***** The input *****

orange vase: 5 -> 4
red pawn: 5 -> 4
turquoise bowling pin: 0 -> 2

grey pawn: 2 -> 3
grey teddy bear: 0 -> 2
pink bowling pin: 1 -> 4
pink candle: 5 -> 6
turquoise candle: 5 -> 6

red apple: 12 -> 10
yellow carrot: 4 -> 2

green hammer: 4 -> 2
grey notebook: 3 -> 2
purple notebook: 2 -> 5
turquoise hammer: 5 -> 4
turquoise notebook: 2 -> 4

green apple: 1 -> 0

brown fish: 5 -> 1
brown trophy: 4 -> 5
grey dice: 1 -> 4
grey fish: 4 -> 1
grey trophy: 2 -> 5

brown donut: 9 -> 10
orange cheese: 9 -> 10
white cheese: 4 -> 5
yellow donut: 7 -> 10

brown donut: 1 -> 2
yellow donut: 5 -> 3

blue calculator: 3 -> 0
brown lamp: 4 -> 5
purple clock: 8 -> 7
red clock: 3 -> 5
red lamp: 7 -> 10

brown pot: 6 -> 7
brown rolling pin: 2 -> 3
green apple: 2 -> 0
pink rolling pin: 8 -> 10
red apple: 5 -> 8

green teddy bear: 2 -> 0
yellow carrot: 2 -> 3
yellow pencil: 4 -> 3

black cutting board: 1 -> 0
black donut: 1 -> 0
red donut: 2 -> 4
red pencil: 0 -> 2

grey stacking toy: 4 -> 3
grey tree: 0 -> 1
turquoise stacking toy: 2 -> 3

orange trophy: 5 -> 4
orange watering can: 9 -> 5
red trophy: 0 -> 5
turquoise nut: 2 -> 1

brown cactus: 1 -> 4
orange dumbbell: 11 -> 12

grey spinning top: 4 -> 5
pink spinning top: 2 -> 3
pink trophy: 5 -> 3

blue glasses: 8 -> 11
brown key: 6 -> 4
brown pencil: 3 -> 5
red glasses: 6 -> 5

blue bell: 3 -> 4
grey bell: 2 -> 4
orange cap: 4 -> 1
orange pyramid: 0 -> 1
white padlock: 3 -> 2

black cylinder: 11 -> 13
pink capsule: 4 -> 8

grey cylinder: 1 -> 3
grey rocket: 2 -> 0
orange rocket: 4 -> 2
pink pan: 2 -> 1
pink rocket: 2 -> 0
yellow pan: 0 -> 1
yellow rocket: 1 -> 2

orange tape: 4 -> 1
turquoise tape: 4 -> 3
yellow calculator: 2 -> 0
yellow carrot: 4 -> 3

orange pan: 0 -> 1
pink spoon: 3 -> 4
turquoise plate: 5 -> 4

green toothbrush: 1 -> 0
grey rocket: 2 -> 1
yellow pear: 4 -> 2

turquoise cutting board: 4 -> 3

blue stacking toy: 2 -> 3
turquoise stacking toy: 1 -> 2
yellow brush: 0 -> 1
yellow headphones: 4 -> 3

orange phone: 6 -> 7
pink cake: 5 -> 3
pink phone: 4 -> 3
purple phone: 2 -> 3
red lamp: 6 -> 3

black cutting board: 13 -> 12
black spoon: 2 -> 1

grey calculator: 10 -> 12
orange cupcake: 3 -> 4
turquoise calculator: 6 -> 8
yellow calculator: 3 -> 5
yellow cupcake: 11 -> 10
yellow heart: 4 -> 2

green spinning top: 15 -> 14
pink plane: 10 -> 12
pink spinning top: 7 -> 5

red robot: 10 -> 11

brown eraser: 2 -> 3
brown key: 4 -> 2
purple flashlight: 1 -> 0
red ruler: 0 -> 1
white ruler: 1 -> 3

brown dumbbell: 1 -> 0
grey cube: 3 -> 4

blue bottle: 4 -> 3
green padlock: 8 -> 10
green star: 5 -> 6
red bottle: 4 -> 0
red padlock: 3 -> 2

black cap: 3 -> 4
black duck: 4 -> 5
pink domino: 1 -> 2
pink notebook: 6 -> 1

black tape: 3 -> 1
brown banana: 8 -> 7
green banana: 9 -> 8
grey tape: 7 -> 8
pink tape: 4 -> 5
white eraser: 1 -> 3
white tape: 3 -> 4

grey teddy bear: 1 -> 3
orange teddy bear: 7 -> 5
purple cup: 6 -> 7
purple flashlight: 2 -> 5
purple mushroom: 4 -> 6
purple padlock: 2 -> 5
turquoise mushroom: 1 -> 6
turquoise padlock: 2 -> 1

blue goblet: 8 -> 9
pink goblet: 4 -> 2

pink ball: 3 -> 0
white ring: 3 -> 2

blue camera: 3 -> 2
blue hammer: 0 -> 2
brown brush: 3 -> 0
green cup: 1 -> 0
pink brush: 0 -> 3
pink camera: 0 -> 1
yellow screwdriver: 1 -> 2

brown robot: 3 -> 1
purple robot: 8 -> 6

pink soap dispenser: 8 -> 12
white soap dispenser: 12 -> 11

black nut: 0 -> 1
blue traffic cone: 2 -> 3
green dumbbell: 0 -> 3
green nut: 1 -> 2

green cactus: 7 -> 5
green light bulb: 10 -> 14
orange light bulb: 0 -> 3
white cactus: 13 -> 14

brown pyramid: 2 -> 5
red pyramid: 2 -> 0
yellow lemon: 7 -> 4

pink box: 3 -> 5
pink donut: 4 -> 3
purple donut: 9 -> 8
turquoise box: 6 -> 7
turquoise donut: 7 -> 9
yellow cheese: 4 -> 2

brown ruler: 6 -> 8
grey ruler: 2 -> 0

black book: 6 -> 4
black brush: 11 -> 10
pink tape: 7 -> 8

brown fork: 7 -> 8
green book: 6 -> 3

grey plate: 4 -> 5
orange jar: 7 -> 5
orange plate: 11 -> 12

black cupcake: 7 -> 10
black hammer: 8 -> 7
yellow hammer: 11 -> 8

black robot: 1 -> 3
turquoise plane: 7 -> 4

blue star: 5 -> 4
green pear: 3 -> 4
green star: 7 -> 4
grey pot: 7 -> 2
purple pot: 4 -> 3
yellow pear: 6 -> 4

*****

● Work instructions: From the data above, output exactly the lines between the one containing "brown fish: 5 -> 1" and the one containing "orange cap: 4 -> 1", counting both of them.

● Solution to the problem:
brown fish: 5 -> 1
brown trophy: 4 -> 5
grey dice: 1 -> 4
grey fish: 4 -> 1
grey trophy: 2 -> 5

brown donut: 9 -> 10
orange cheese: 9 -> 10
white cheese: 4 -> 5
yellow donut: 7 -> 10

brown donut: 1 -> 2
yellow donut: 5 -> 3

blue calculator: 3 -> 0
brown lamp: 4 -> 5
purple clock: 8 -> 7
red clock: 3 -> 5
red lamp: 7 -> 10

brown pot: 6 -> 7
brown rolling pin: 2 -> 3
green apple: 2 -> 0
pink rolling pin: 8 -> 10
red apple: 5 -> 8

green teddy bear: 2 -> 0
yellow carrot: 2 -> 3
yellow pencil: 4 -> 3

black cutting board: 1 -> 0
black donut: 1 -> 0
red donut: 2 -> 4
red pencil: 0 -> 2

grey stacking toy: 4 -> 3
grey tree: 0 -> 1
turquoise stacking toy: 2 -> 3

orange trophy: 5 -> 4
orange watering can: 9 -> 5
red trophy: 0 -> 5
turquoise nut: 2 -> 1

brown cactus: 1 -> 4
orange dumbbell: 11 -> 12

grey spinning top: 4 -> 5
pink spinning top: 2 -> 3
pink trophy: 5 -> 3

blue glasses: 8 -> 11
brown key: 6 -> 4
brown pencil: 3 -> 5
red glasses: 6 -> 5

blue bell: 3 -> 4
grey bell: 2 -> 4
orange cap: 4 -> 1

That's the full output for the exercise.